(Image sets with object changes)
※

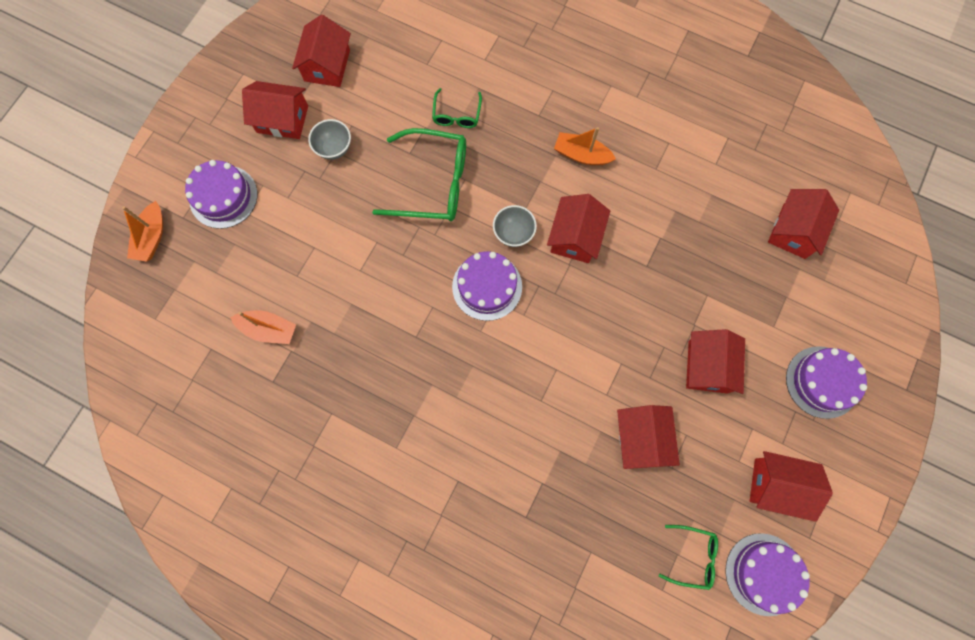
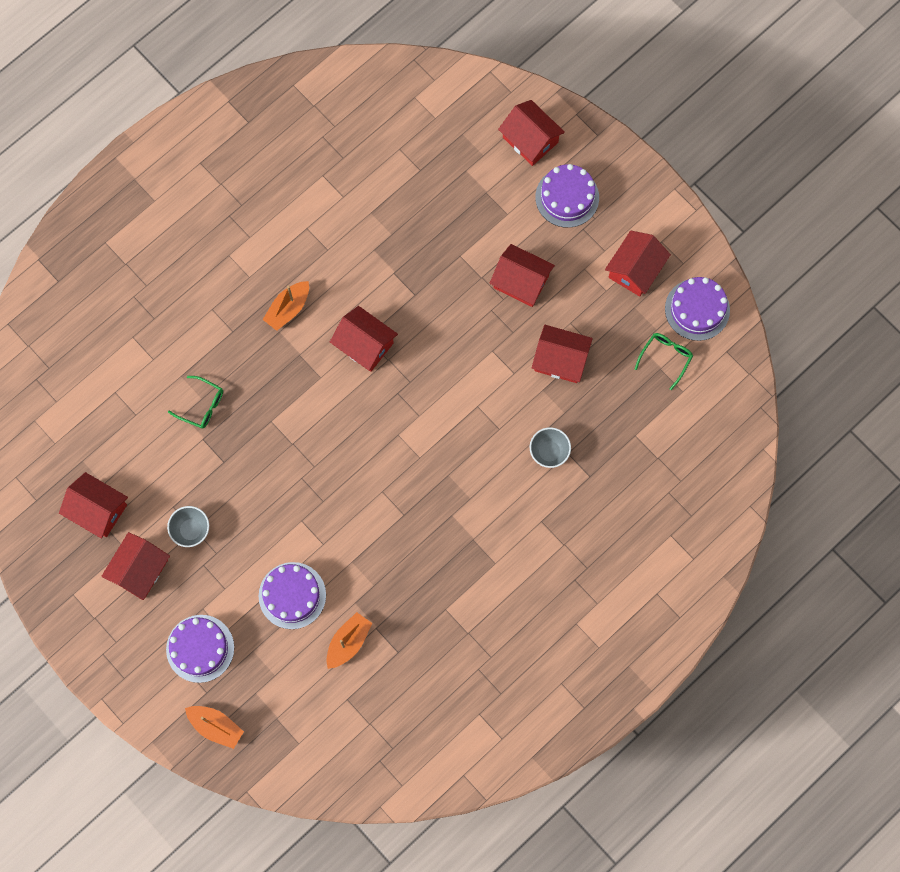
camera: 70 degrees left, 0 degrees up
(433, 183) = (263, 450): green glasses -> none
(487, 286) = (381, 437): purple cake -> purple cake (292, 595)
(513, 233) = (340, 397): grey bowl -> grey bowl (549, 452)
(794, 231) = (431, 160): red house -> red house (530, 140)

※

WORK INSTRUCTION: Extract exactly the lines between the line containing "(513, 233) = (340, 397): grey" and the end of the data, including both.

RESULT:
(513, 233) = (340, 397): grey bowl -> grey bowl (549, 452)
(794, 231) = (431, 160): red house -> red house (530, 140)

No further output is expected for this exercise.